Scene edit records |
>>>

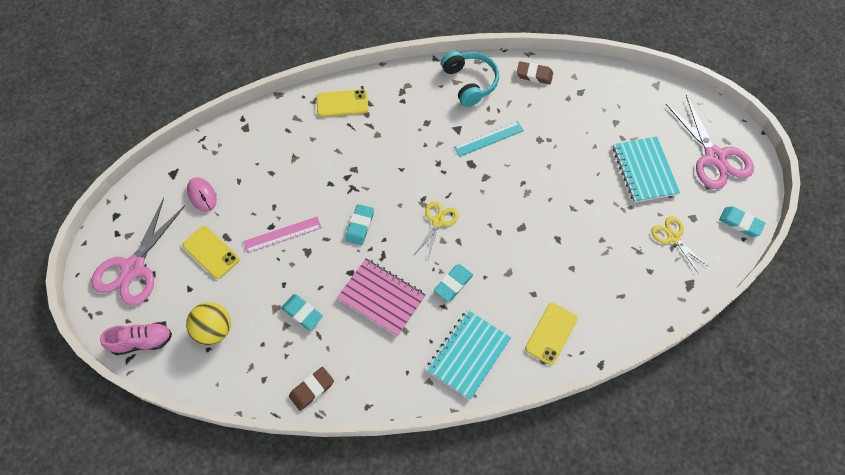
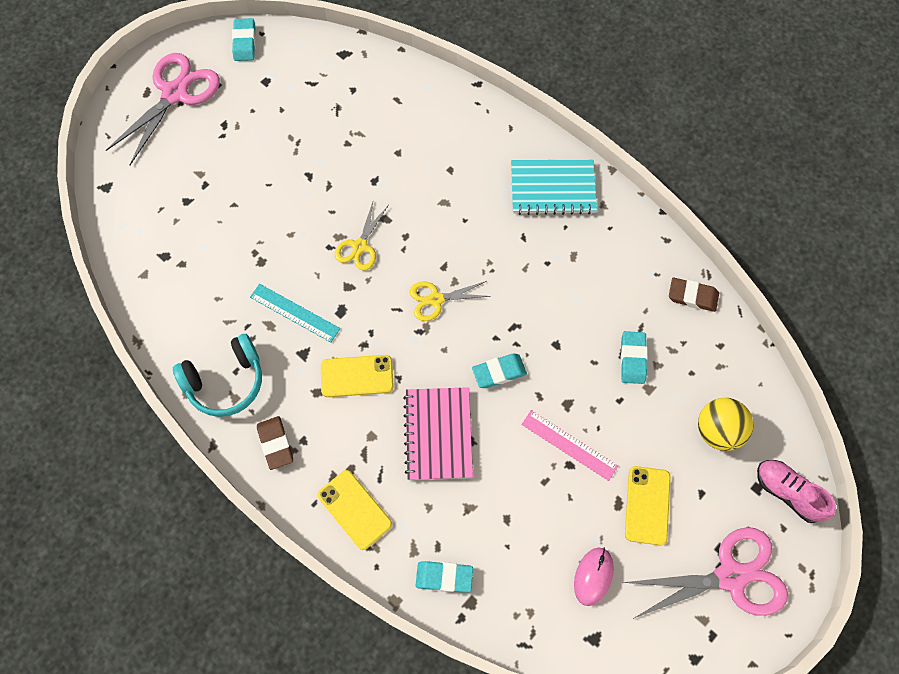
camera: 125 degrees left, 5 degrees up
(381, 297) = (558, 297): pink notebook -> pink notebook (438, 434)
(453, 284) = (493, 243): turquoise eraser -> turquoise eraser (444, 577)
(469, 82) = (225, 381): turquoise headphones -> turquoise headphones turned 150 degrees counterclockwise
(534, 75) = (168, 317): brown eraser -> brown eraser (275, 443)
(551, 333) = (479, 135): yellow phone -> yellow phone (357, 376)
(644, 171) = (236, 145): turquoise notebook -> none
(673, 237) = (301, 87): yellow scissors -> yellow scissors (360, 246)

<<<

WHAT IS BEING ASKED |
Give back all entries exactly. No pictures belong in the copy.

TASK RESULT |
camera: 125 degrees left, 5 degrees up
(381, 297) = (558, 297): pink notebook -> pink notebook (438, 434)
(453, 284) = (493, 243): turquoise eraser -> turquoise eraser (444, 577)
(469, 82) = (225, 381): turquoise headphones -> turquoise headphones turned 150 degrees counterclockwise
(534, 75) = (168, 317): brown eraser -> brown eraser (275, 443)
(551, 333) = (479, 135): yellow phone -> yellow phone (357, 376)
(644, 171) = (236, 145): turquoise notebook -> none
(673, 237) = (301, 87): yellow scissors -> yellow scissors (360, 246)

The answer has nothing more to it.